Requirement: An exact copy of every record below is needed, with the pictures left out.

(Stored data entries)
● ● ●

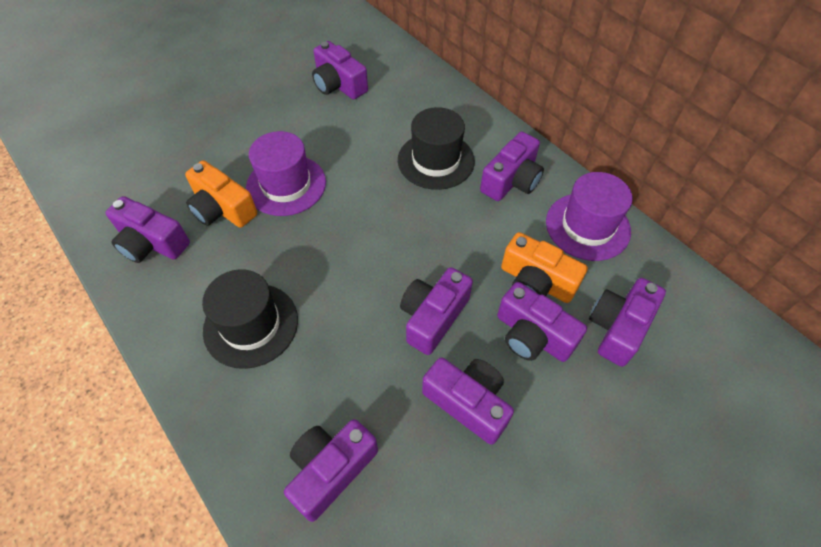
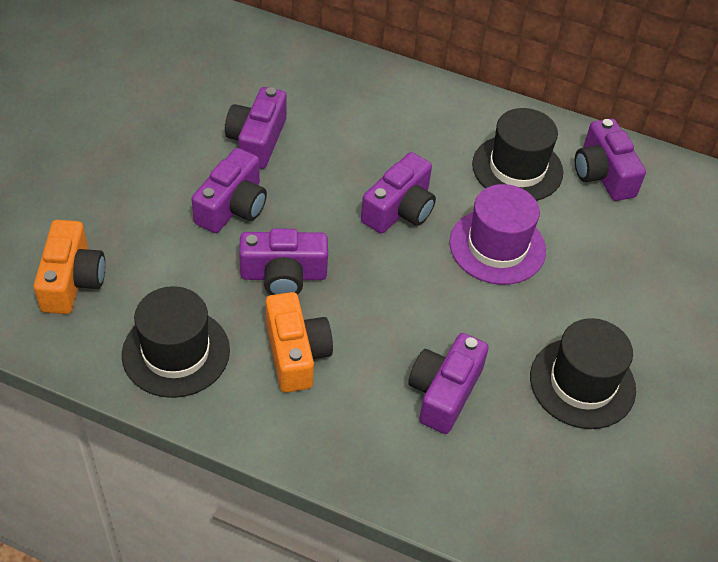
black hat: 2 -> 3
purple camera: 8 -> 6
purple hat: 2 -> 1

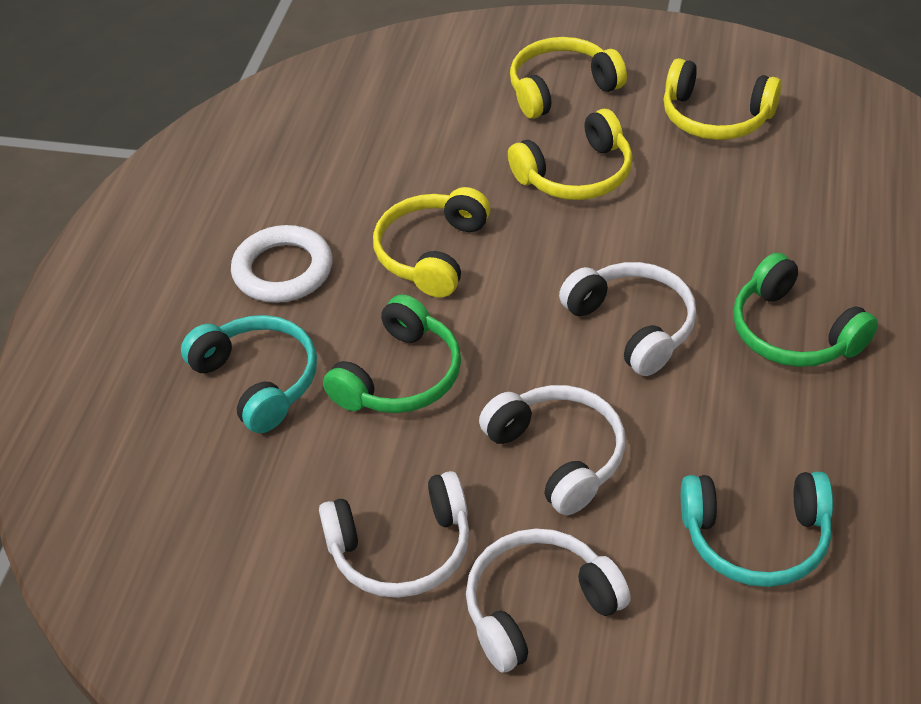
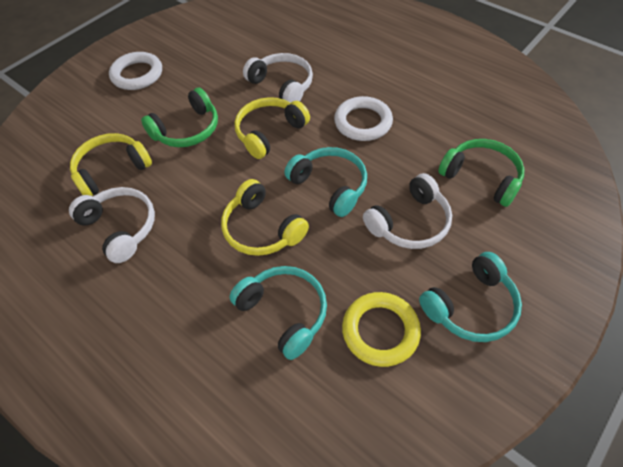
turquoise headphones: 2 -> 3
white headphones: 4 -> 3
white ring: 1 -> 2
yellow headphones: 4 -> 3
yellow ring: 0 -> 1

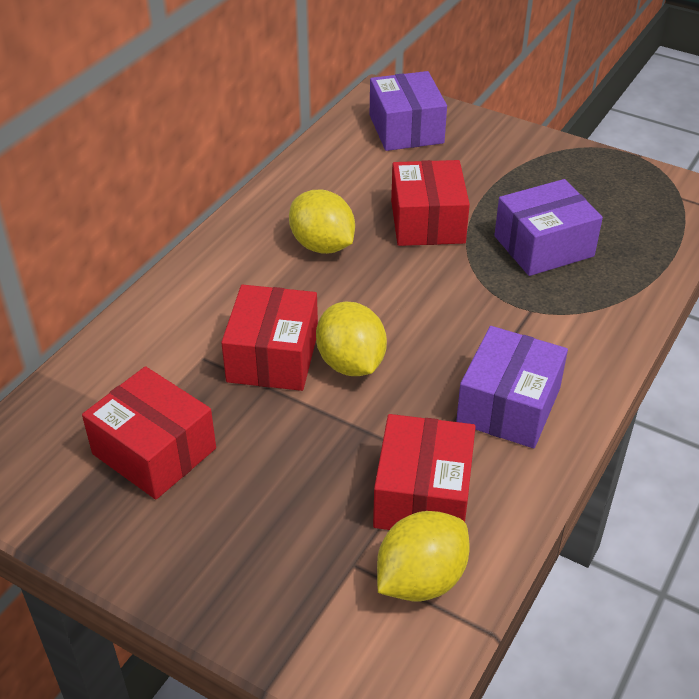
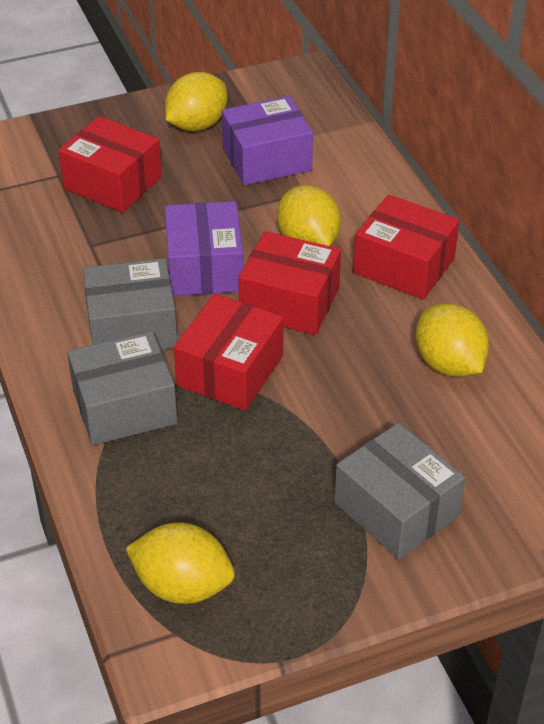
grey box: 0 -> 3
purple box: 3 -> 2
yellow lemon: 3 -> 4

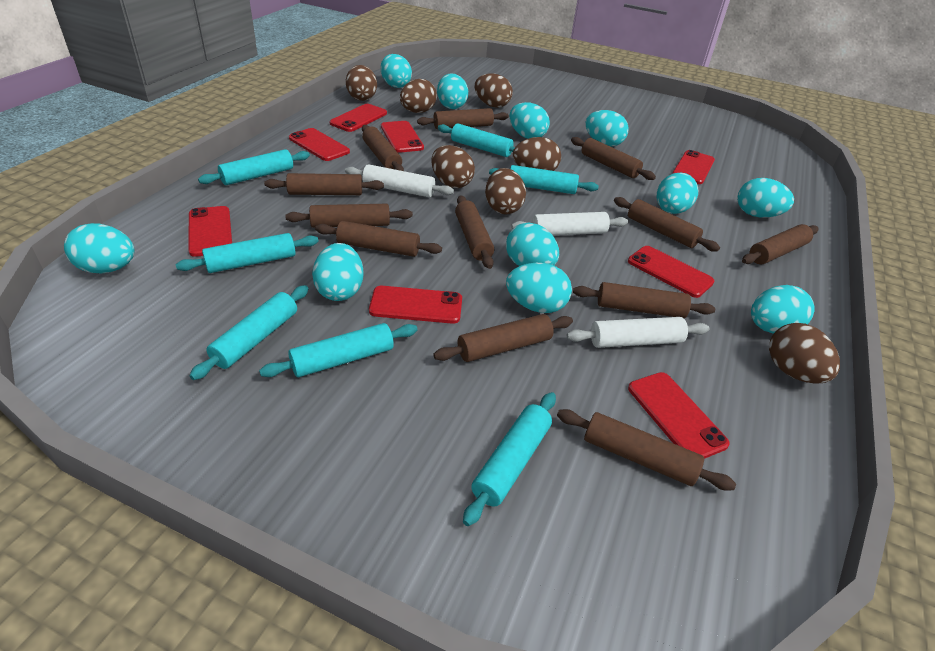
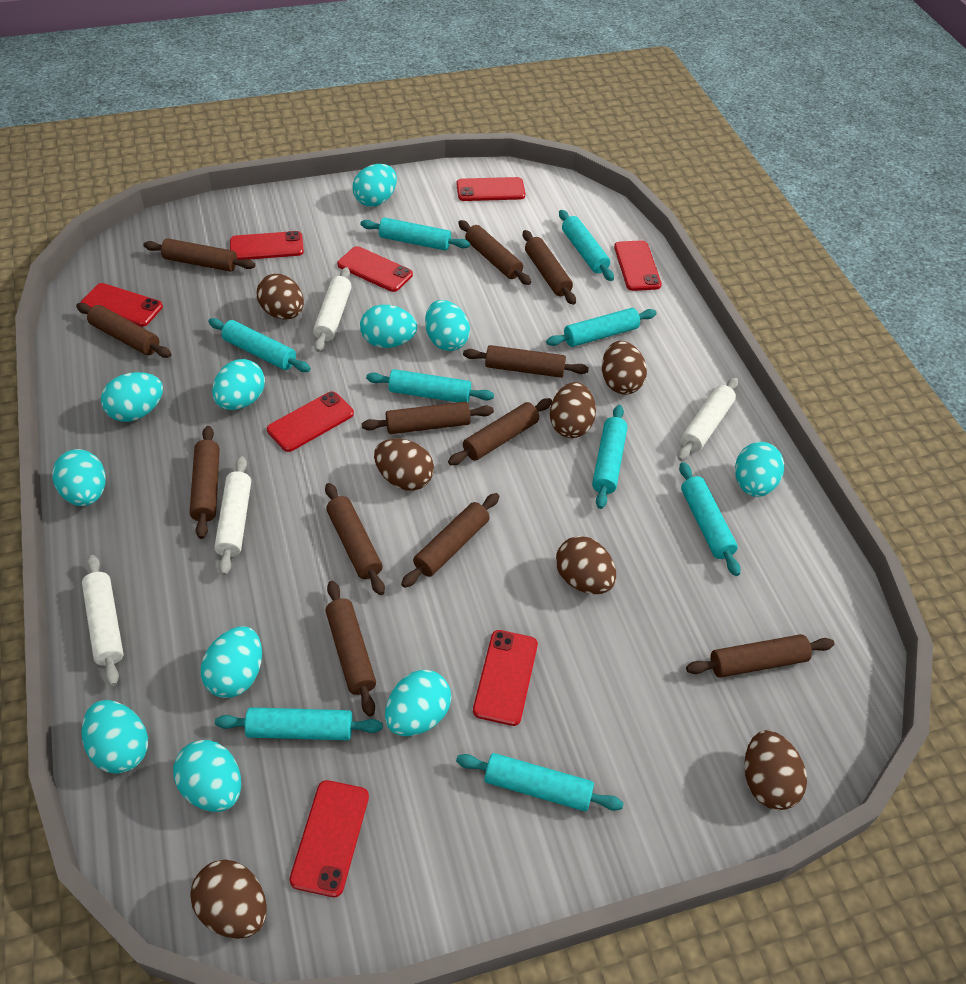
turquoise rolling pin: 7 -> 9
white rolling pin: 3 -> 4

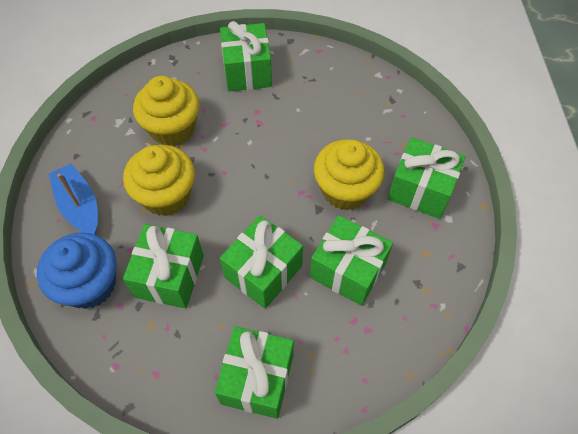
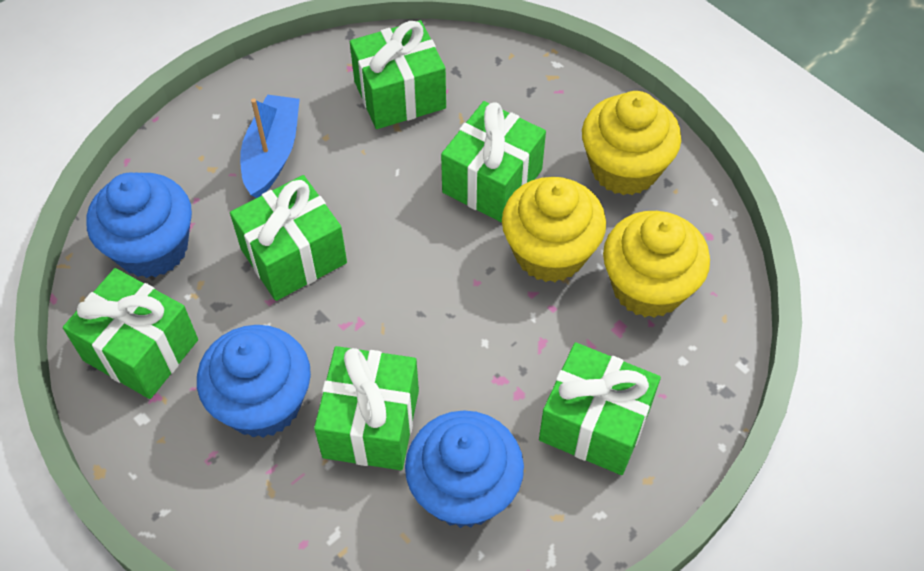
blue cupcake: 1 -> 3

● ● ●

Solution to this task:
black hat: 2 -> 3
purple camera: 8 -> 6
purple hat: 2 -> 1

turquoise headphones: 2 -> 3
white headphones: 4 -> 3
white ring: 1 -> 2
yellow headphones: 4 -> 3
yellow ring: 0 -> 1

grey box: 0 -> 3
purple box: 3 -> 2
yellow lemon: 3 -> 4

turquoise rolling pin: 7 -> 9
white rolling pin: 3 -> 4

blue cupcake: 1 -> 3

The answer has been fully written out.